- _Required action_
Set down every entry exactly as given. Pictures are to be left out.

- _Extracted records_
****************************************
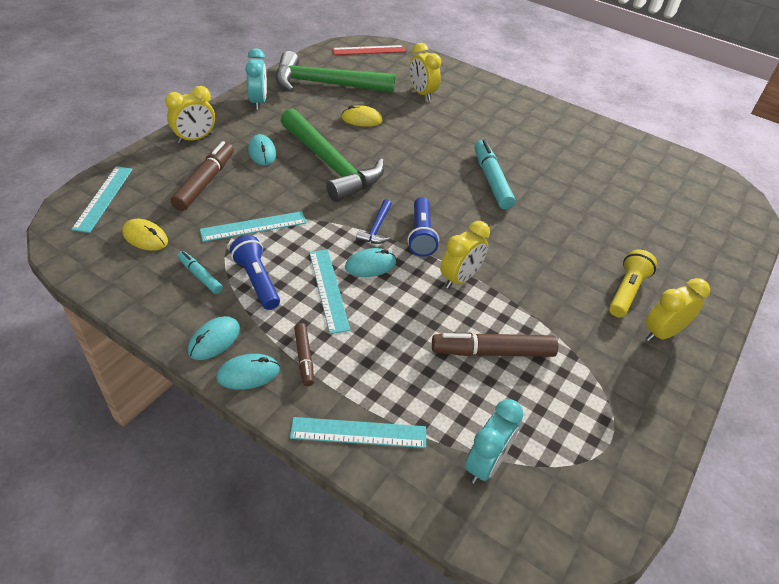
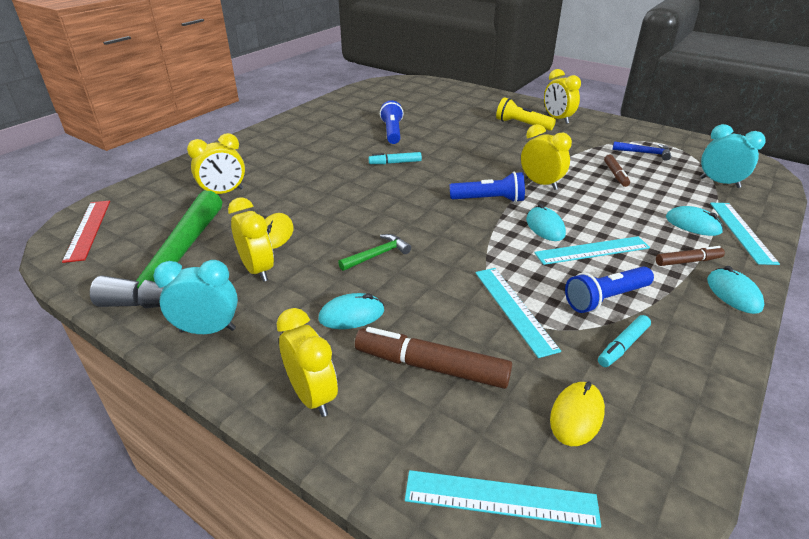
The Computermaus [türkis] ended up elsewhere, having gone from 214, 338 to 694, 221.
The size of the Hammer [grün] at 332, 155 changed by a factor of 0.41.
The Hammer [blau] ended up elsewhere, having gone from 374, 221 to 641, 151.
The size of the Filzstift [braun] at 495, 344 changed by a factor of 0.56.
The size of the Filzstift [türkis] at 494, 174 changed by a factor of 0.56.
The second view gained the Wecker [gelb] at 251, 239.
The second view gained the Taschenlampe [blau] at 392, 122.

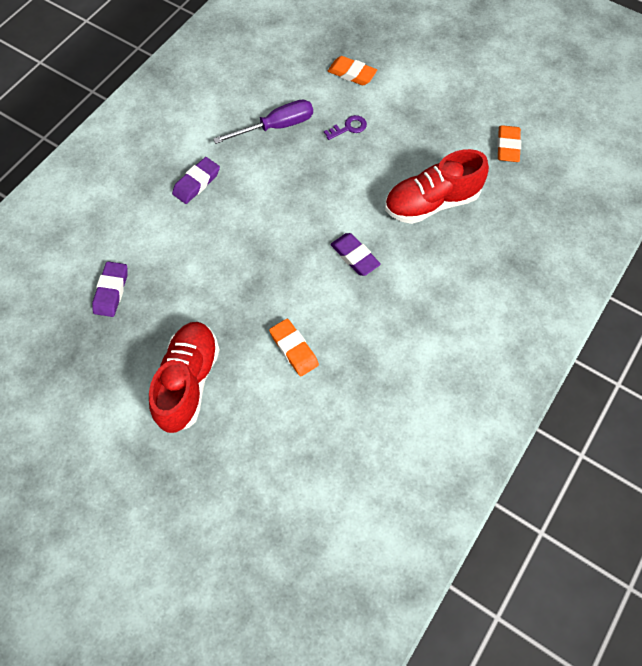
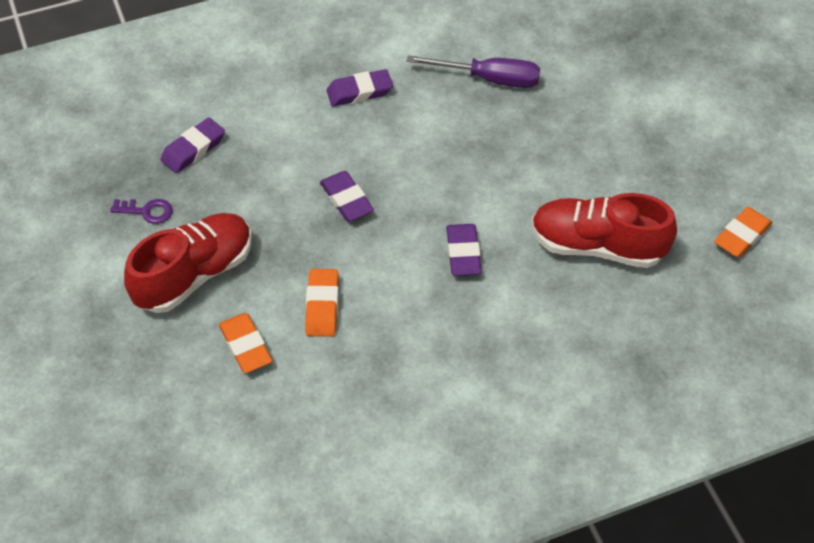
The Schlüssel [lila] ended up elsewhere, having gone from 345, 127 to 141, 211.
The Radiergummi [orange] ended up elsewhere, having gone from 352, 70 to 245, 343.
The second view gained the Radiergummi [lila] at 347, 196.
****************************************
- _Output below_
The Computermaus [türkis] ended up elsewhere, having gone from 214, 338 to 694, 221.
The size of the Hammer [grün] at 332, 155 changed by a factor of 0.41.
The Hammer [blau] ended up elsewhere, having gone from 374, 221 to 641, 151.
The size of the Filzstift [braun] at 495, 344 changed by a factor of 0.56.
The size of the Filzstift [türkis] at 494, 174 changed by a factor of 0.56.
The second view gained the Wecker [gelb] at 251, 239.
The second view gained the Taschenlampe [blau] at 392, 122.

The Schlüssel [lila] ended up elsewhere, having gone from 345, 127 to 141, 211.
The Radiergummi [orange] ended up elsewhere, having gone from 352, 70 to 245, 343.
The second view gained the Radiergummi [lila] at 347, 196.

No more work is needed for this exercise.